## Source information
····················
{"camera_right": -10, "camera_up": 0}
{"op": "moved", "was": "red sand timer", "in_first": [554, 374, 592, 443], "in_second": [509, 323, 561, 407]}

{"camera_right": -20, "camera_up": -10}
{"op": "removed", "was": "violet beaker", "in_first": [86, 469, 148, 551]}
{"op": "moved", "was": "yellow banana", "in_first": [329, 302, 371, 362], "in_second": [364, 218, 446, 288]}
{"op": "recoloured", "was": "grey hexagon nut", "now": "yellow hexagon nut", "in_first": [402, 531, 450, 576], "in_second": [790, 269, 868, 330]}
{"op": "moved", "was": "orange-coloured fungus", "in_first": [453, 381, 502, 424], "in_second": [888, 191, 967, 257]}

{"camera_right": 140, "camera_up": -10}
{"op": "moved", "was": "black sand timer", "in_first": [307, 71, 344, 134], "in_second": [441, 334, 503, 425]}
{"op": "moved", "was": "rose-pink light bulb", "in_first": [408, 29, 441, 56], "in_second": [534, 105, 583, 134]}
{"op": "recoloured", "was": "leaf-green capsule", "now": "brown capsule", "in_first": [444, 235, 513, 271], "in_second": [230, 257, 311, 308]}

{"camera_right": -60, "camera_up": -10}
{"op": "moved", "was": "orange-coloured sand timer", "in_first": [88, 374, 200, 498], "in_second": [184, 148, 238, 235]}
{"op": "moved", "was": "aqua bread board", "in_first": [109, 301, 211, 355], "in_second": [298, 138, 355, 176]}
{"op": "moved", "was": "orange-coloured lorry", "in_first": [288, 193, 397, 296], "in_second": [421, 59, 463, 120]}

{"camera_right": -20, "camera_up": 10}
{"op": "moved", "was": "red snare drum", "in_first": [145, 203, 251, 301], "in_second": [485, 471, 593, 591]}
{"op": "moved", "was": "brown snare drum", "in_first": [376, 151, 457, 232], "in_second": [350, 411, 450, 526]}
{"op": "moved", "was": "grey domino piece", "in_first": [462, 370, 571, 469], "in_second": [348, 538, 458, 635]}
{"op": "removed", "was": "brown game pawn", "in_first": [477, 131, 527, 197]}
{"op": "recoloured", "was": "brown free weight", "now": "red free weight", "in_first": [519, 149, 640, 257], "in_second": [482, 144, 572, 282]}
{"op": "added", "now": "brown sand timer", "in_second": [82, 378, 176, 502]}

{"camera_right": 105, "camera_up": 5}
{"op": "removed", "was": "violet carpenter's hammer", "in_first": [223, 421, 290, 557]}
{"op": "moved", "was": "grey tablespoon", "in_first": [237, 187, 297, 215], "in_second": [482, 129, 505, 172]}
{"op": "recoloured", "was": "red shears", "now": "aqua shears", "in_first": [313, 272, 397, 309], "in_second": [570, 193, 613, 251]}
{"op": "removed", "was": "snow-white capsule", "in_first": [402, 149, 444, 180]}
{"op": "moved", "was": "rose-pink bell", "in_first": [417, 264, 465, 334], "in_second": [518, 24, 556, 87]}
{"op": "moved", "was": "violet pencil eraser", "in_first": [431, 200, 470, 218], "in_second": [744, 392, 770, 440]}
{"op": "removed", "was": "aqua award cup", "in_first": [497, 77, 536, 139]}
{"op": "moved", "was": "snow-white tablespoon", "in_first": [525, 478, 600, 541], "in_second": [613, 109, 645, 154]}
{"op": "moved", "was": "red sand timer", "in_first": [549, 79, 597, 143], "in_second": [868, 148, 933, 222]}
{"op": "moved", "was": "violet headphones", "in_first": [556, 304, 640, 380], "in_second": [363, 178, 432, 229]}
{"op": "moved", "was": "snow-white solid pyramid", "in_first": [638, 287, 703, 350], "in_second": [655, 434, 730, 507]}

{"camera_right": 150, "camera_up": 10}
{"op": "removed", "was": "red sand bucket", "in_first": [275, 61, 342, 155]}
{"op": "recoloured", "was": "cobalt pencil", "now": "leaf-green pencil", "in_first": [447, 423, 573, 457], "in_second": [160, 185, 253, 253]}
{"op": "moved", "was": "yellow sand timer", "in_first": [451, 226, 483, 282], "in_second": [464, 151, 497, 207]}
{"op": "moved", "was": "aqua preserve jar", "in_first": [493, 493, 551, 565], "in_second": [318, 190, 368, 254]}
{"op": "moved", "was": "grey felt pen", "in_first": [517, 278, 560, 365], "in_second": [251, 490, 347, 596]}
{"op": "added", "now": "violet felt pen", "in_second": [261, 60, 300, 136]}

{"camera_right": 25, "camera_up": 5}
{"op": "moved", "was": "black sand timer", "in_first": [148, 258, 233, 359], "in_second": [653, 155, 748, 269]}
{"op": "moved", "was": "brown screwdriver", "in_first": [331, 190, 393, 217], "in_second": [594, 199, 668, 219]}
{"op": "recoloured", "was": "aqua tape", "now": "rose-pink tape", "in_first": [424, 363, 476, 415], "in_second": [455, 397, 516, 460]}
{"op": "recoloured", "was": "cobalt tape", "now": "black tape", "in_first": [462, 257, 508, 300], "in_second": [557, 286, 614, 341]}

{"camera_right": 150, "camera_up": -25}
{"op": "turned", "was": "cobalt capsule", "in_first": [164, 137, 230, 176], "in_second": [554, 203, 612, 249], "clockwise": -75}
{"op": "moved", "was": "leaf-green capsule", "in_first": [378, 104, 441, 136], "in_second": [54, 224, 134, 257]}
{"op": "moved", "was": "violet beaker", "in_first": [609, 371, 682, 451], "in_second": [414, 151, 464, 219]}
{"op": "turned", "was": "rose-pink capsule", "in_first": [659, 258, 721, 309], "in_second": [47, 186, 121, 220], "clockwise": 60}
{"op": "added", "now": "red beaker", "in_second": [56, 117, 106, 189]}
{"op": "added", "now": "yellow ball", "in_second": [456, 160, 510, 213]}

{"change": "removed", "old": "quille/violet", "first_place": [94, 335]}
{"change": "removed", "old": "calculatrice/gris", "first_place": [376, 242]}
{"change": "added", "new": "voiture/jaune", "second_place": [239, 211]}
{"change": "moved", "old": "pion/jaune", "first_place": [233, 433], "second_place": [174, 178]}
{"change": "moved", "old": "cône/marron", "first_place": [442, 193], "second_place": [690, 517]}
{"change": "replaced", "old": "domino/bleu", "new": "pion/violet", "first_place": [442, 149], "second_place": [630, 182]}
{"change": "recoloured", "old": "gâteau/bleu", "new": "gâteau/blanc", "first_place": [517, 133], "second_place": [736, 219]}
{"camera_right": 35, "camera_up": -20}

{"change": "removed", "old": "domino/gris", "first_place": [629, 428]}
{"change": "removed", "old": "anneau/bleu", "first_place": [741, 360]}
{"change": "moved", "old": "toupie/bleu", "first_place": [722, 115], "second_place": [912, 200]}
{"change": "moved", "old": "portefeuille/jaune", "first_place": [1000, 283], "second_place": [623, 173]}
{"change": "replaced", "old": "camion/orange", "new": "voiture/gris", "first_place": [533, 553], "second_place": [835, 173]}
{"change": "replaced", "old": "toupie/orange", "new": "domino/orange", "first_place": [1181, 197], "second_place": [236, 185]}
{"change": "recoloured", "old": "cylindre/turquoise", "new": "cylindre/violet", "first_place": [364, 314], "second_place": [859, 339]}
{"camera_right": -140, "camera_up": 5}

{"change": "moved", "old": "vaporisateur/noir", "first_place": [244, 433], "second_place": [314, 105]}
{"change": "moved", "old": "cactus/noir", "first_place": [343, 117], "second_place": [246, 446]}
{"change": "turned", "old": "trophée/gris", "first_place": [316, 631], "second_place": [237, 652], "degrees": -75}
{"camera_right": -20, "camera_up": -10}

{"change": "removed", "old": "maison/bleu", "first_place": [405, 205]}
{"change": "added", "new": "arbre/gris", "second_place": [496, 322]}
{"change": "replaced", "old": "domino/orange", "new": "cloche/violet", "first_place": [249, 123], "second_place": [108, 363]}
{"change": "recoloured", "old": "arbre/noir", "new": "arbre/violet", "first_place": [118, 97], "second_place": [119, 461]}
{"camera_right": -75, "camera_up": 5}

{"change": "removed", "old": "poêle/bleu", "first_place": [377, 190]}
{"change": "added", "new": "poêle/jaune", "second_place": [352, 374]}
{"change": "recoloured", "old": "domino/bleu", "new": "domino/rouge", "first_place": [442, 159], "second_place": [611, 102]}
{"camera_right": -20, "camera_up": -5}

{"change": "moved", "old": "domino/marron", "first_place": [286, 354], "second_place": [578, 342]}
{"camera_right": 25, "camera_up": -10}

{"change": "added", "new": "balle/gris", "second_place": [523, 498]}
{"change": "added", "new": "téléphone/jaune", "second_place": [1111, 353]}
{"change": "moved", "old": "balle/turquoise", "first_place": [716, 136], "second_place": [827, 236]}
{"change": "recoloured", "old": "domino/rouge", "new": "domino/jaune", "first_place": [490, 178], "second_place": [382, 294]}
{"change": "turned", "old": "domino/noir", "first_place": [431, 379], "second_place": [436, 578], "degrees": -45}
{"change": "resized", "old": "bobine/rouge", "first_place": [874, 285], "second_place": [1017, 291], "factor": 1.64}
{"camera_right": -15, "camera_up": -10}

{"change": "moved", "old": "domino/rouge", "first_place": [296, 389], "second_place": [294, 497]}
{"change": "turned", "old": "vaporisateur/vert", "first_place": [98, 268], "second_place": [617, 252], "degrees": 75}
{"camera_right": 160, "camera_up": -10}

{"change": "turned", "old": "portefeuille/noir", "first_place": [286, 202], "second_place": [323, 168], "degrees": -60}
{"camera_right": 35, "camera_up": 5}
····················
## Work instructions
The answer must consist of every line from the listing above that includes the word "voiture".

## Your solution
{"change": "added", "new": "voiture/jaune", "second_place": [239, 211]}
{"change": "replaced", "old": "camion/orange", "new": "voiture/gris", "first_place": [533, 553], "second_place": [835, 173]}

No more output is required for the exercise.